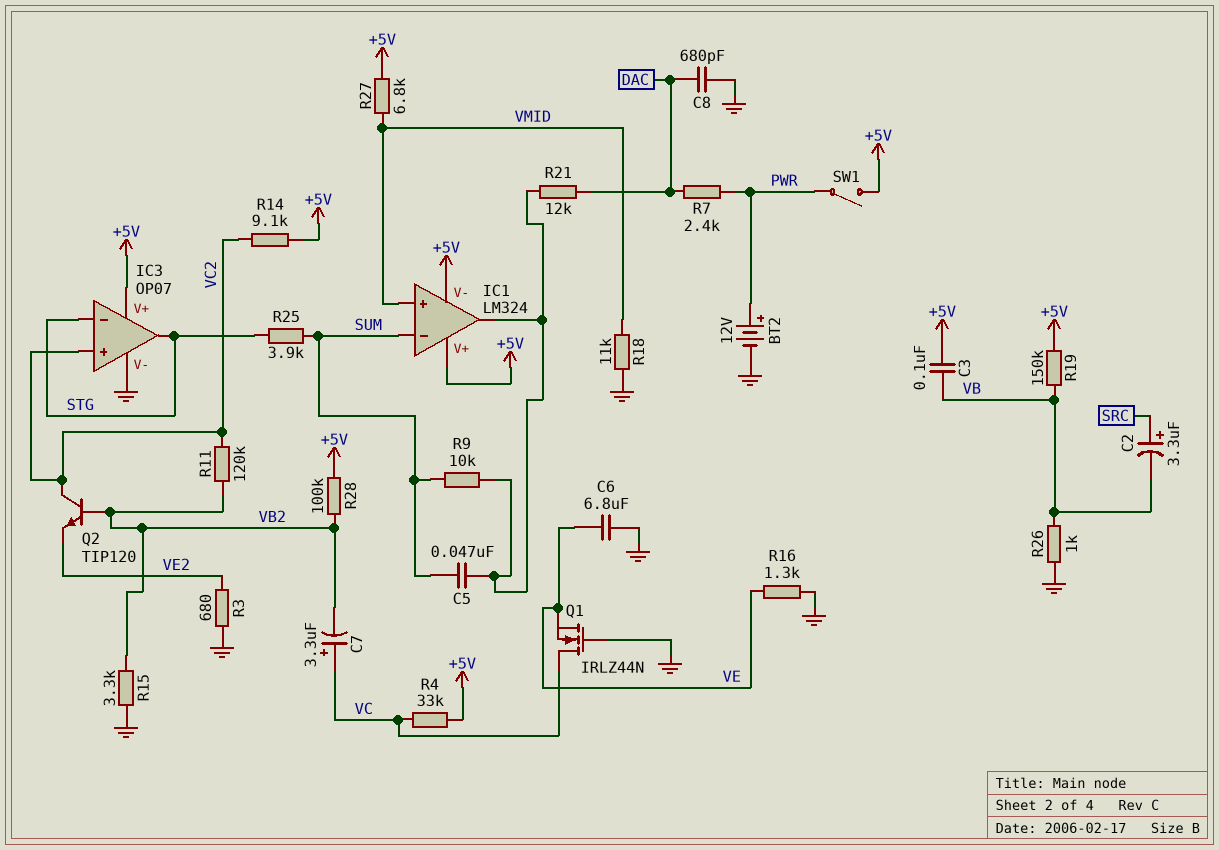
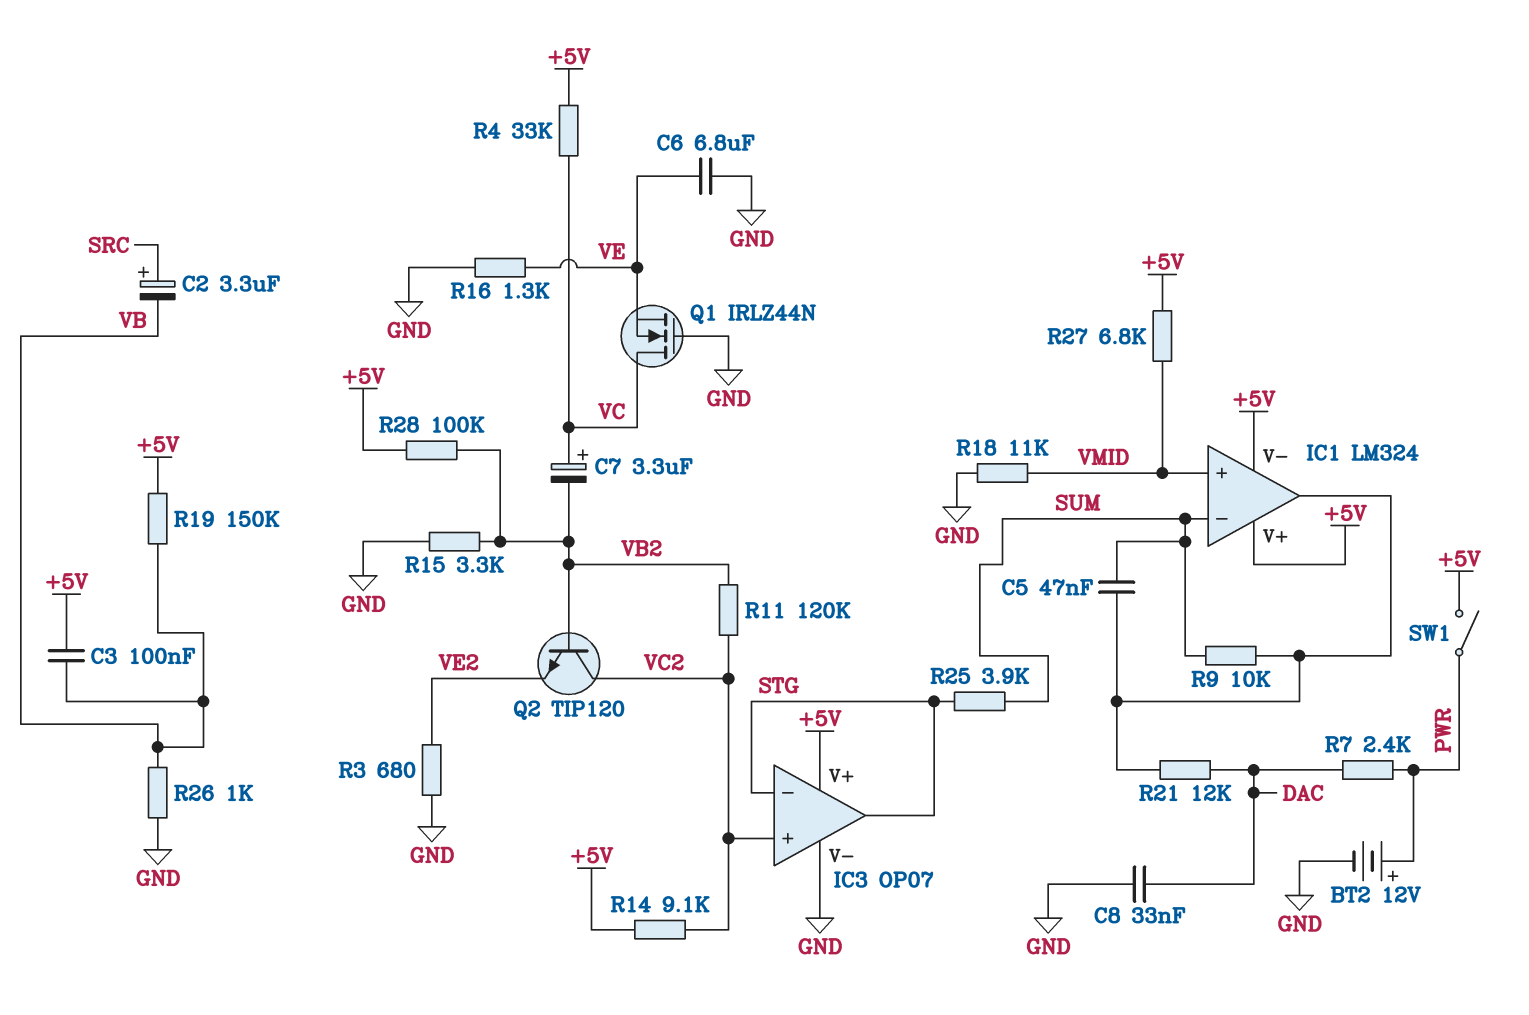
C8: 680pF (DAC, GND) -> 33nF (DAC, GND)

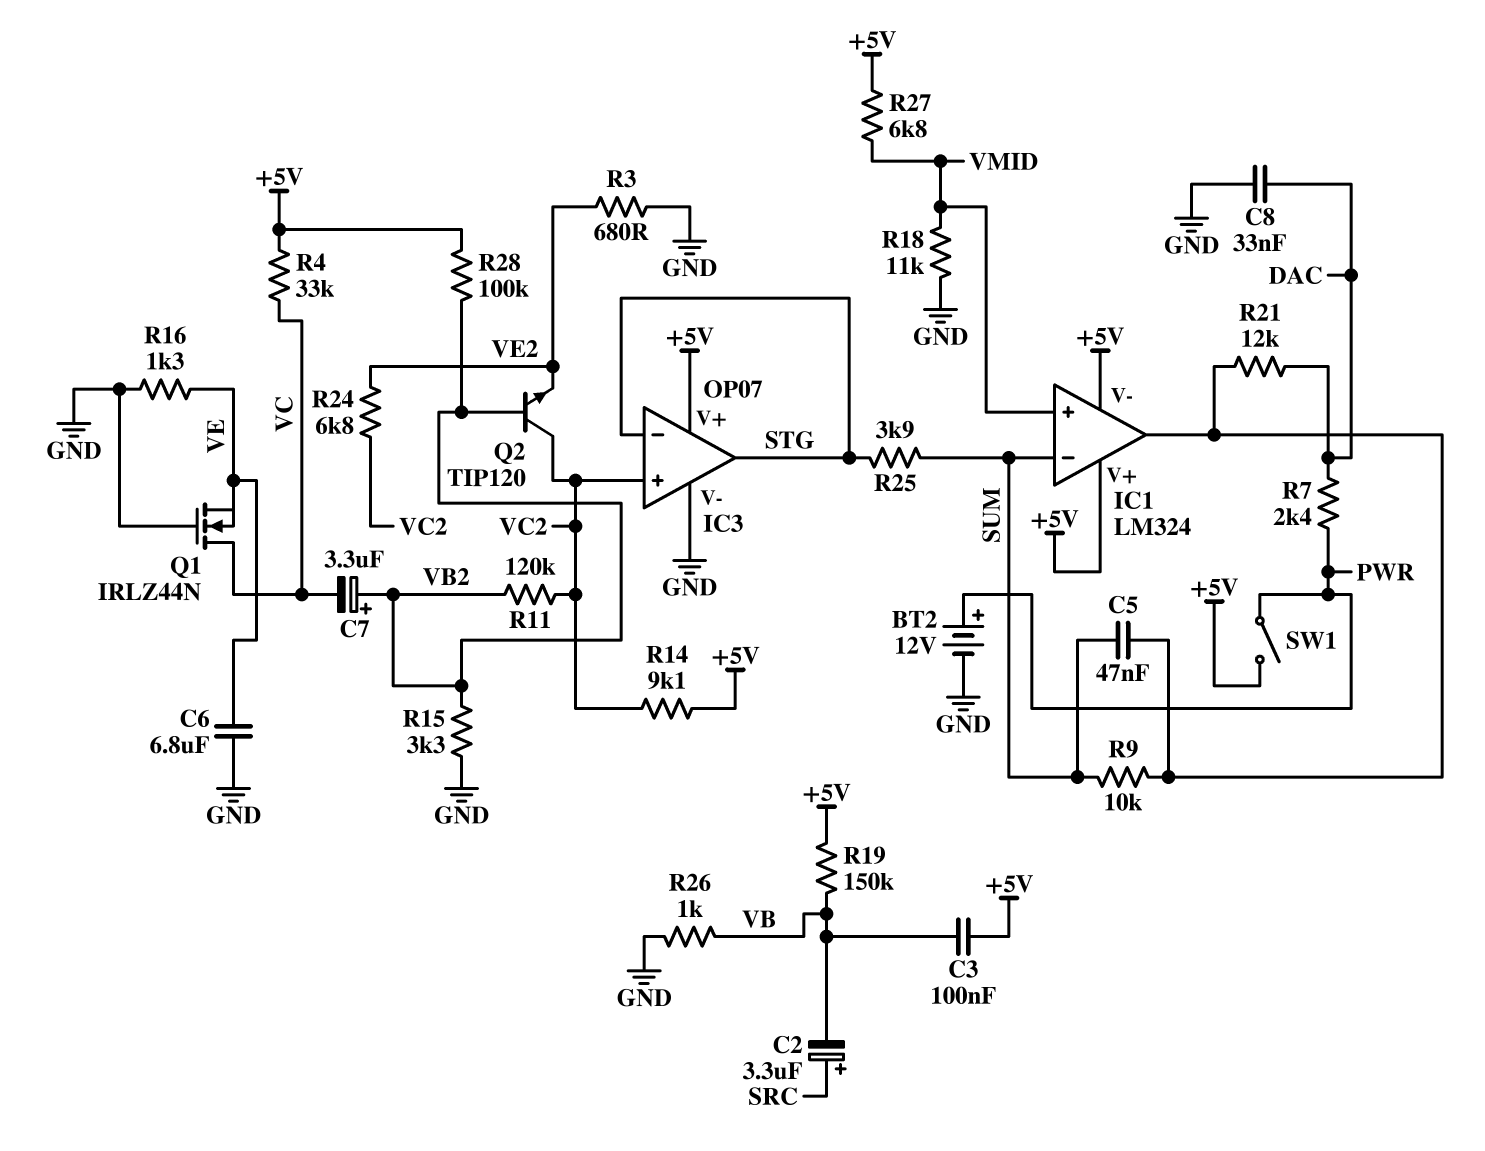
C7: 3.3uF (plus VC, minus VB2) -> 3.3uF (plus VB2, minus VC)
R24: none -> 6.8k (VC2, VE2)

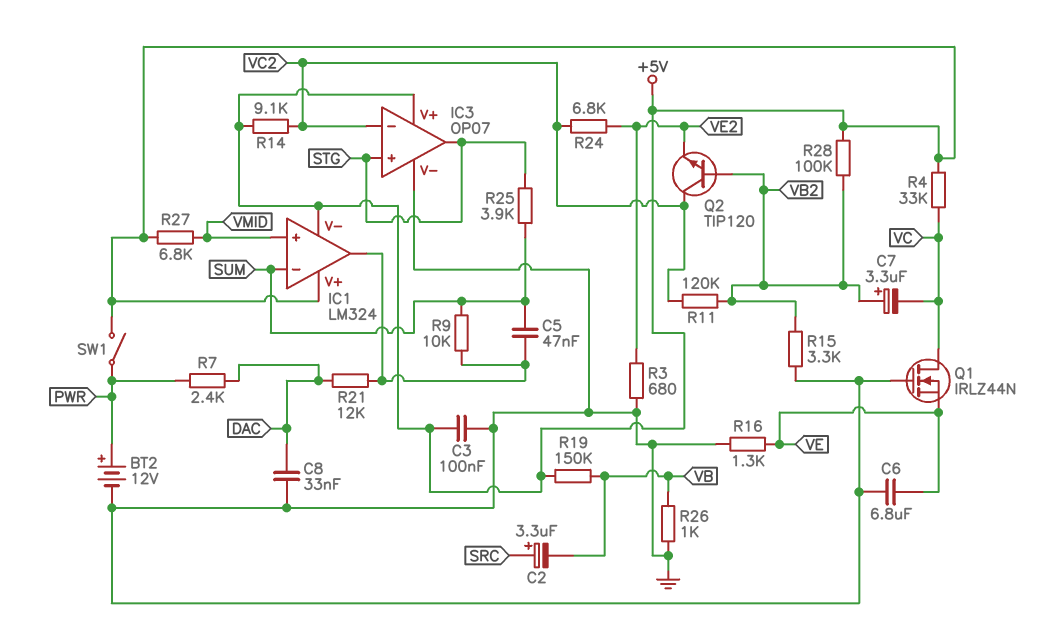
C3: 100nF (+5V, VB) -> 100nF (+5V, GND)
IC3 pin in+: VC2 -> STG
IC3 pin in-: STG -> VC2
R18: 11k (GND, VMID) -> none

---

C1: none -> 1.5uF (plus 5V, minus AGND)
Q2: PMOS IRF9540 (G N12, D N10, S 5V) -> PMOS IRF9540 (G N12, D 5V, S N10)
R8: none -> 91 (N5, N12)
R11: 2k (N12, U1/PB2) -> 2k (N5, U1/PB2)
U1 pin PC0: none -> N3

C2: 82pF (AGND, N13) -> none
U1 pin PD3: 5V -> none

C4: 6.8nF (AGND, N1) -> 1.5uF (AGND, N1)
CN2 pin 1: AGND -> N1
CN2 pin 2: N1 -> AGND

---

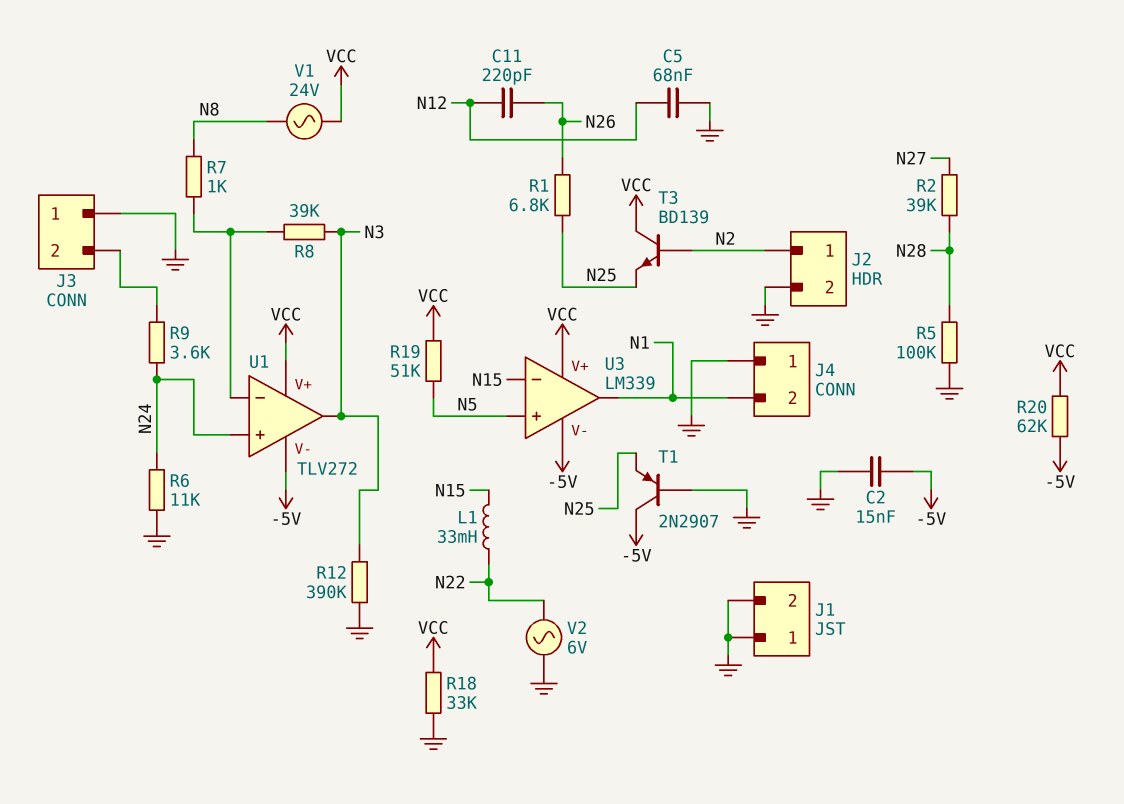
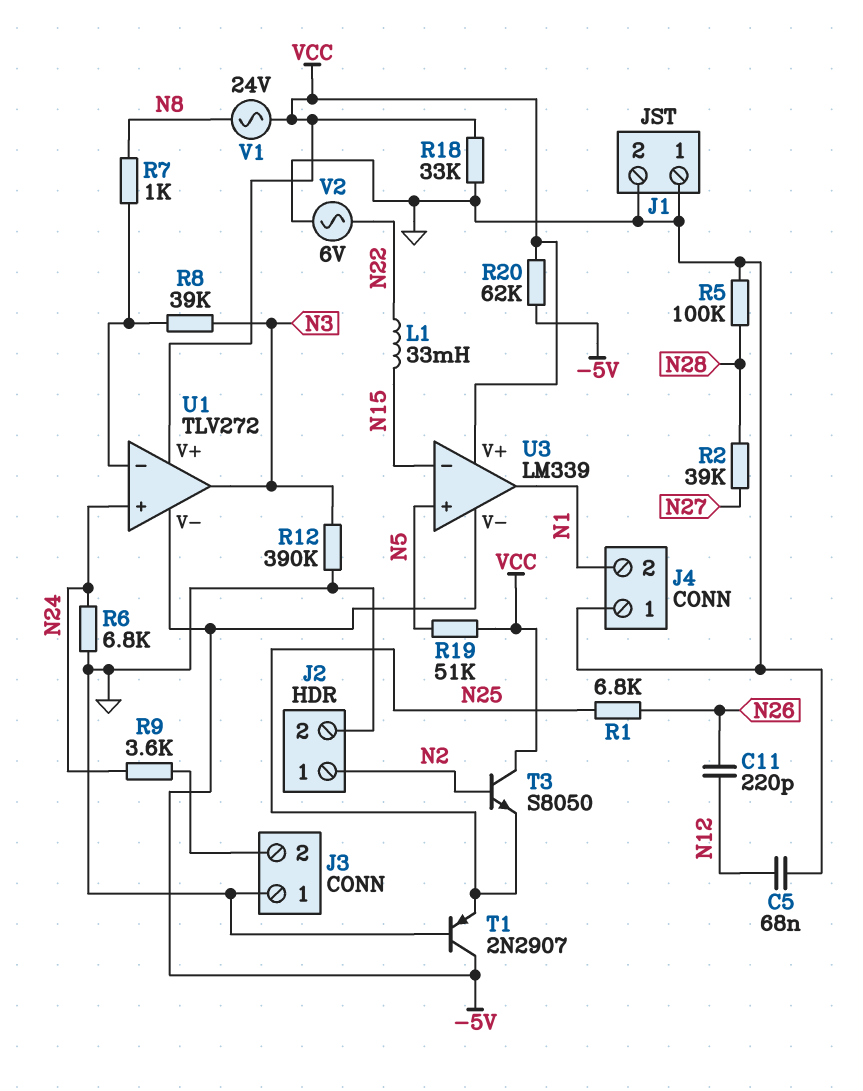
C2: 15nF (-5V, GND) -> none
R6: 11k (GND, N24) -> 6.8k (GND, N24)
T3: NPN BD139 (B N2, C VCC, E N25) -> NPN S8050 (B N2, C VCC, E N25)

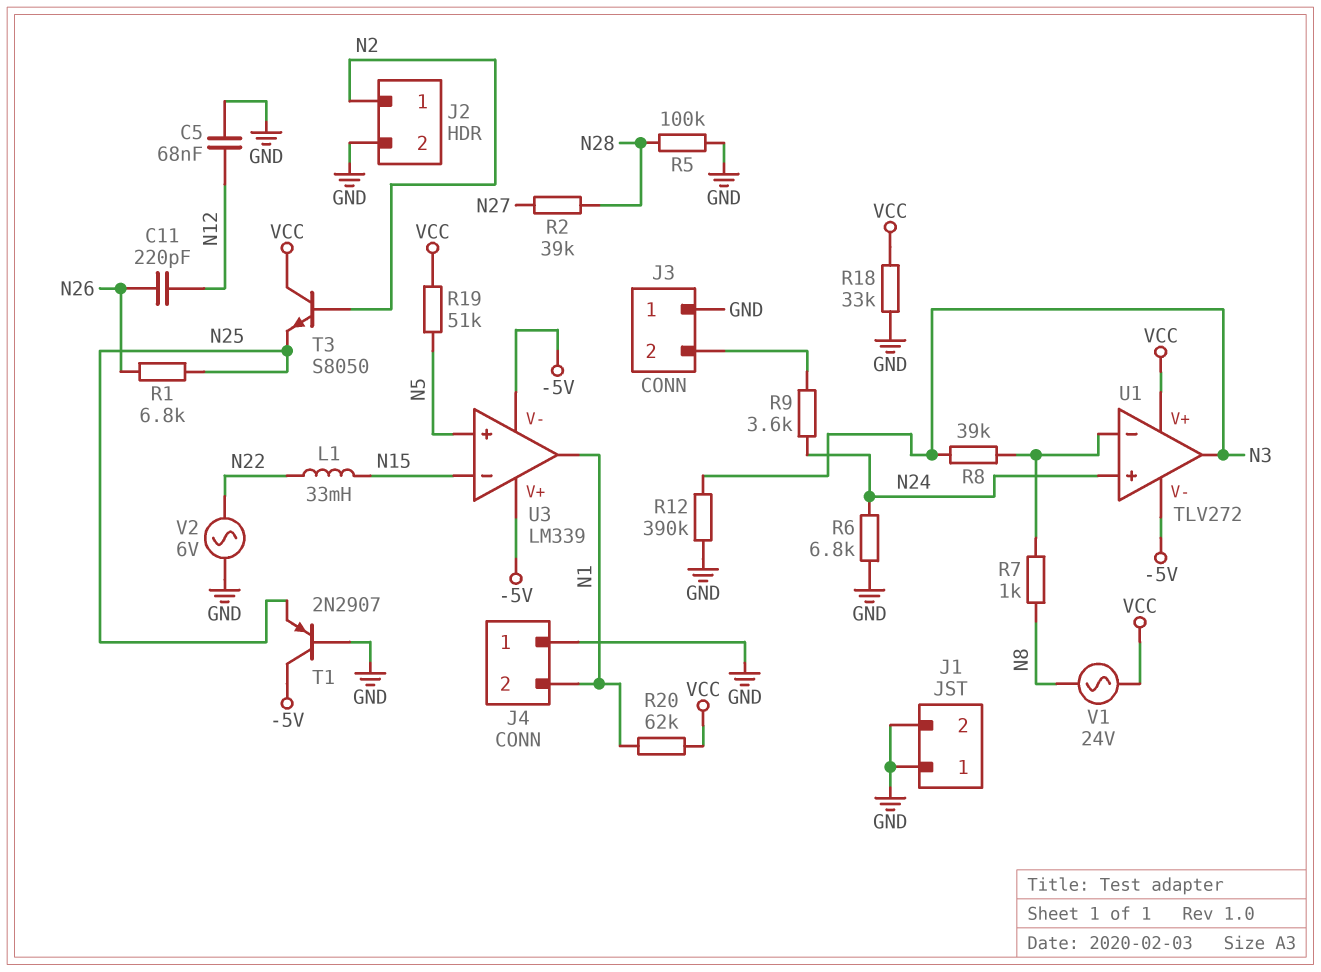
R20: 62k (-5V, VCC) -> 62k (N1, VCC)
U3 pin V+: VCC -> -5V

▶ [WHAT YOU WILL DO]: Only the lines above from the line containing "R8: none -> 91 (N5, N12)" through the line containing "CN2 pin 2: N1 -> AGND" should be retyped, exactly and with both ends included.

▶ [REPLY TO THE EXERCISE]:
R8: none -> 91 (N5, N12)
R11: 2k (N12, U1/PB2) -> 2k (N5, U1/PB2)
U1 pin PC0: none -> N3

C2: 82pF (AGND, N13) -> none
U1 pin PD3: 5V -> none

C4: 6.8nF (AGND, N1) -> 1.5uF (AGND, N1)
CN2 pin 1: AGND -> N1
CN2 pin 2: N1 -> AGND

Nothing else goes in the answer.